> WORKING DATA
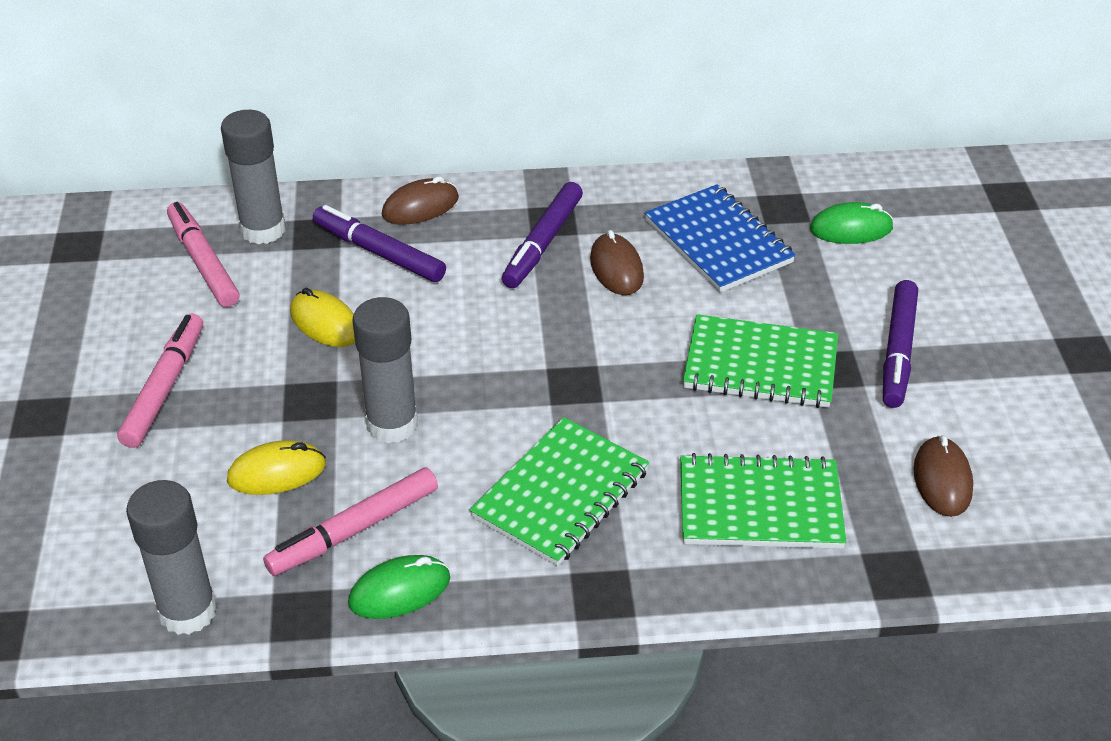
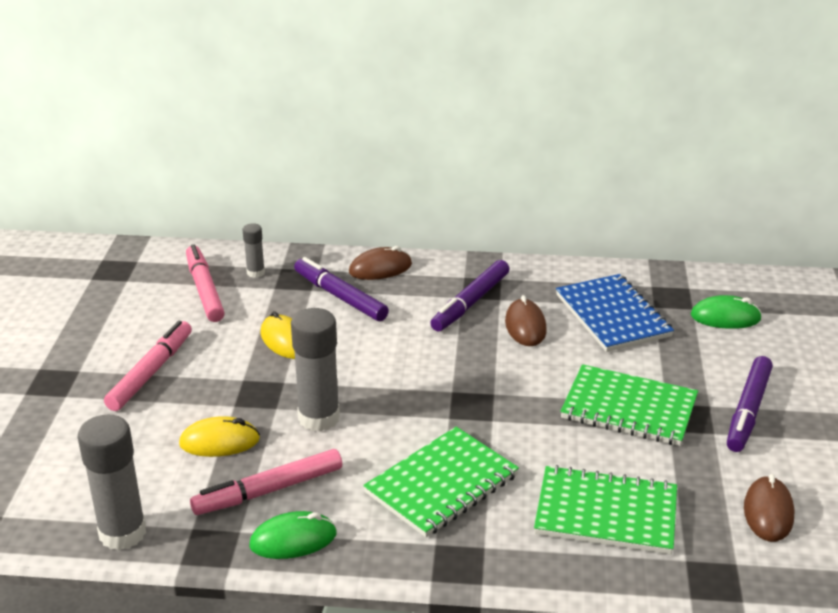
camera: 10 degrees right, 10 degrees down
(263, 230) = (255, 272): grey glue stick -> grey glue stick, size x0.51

==

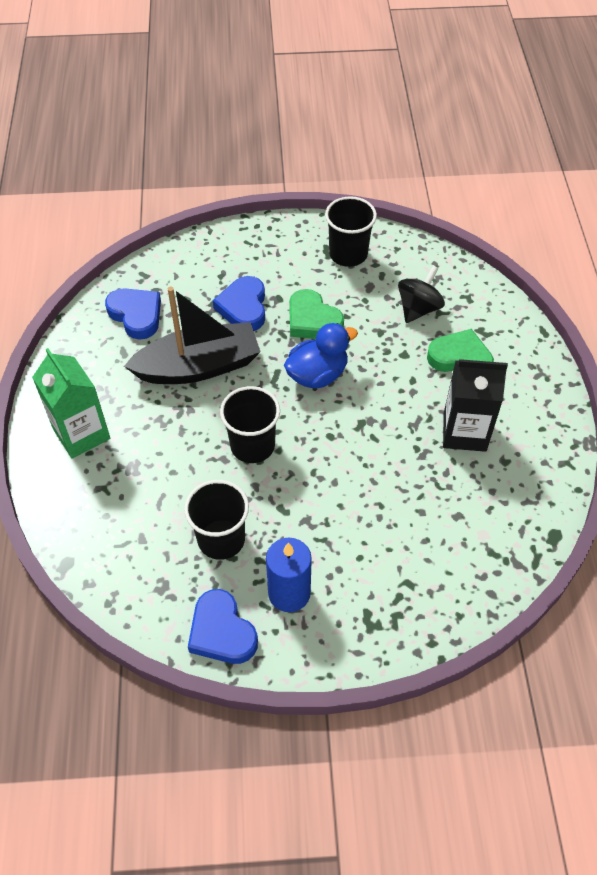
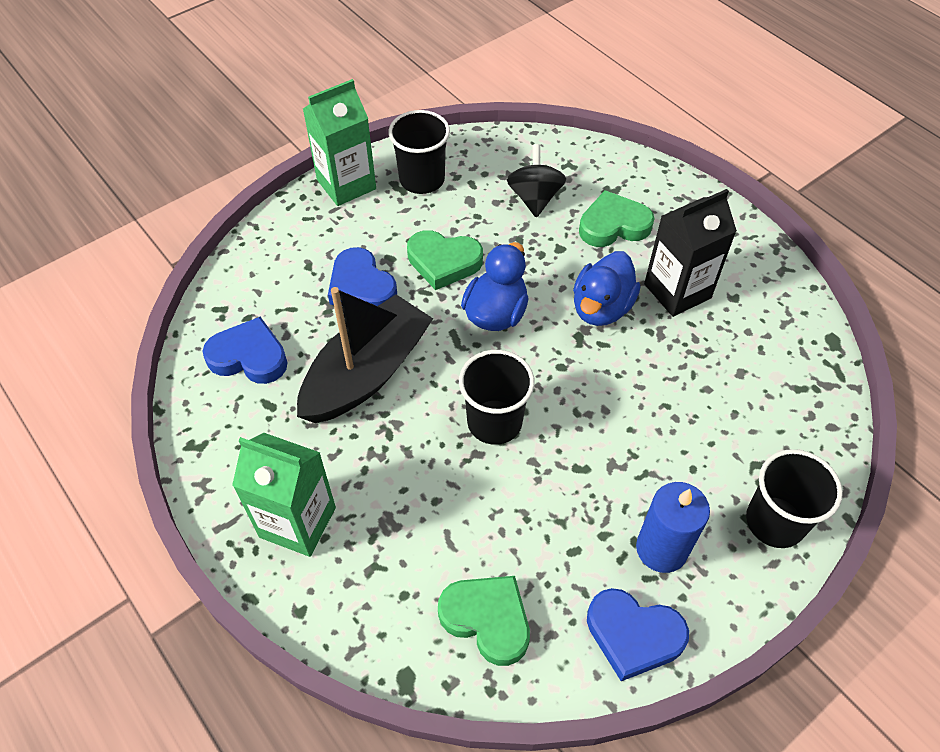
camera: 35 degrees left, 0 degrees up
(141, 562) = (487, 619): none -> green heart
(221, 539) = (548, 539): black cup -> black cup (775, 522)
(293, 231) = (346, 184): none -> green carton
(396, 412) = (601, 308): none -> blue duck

> ABOUT THIS TASK
Everything above from the line containing "camera: 10 degrees right, 10 degrees down" down to the line containing "(263, 230) = (255, 272): grey" is to be transcribed exactly, with both of those lines included and nothing else added.

> COMPLETED EXERCISE
camera: 10 degrees right, 10 degrees down
(263, 230) = (255, 272): grey glue stick -> grey glue stick, size x0.51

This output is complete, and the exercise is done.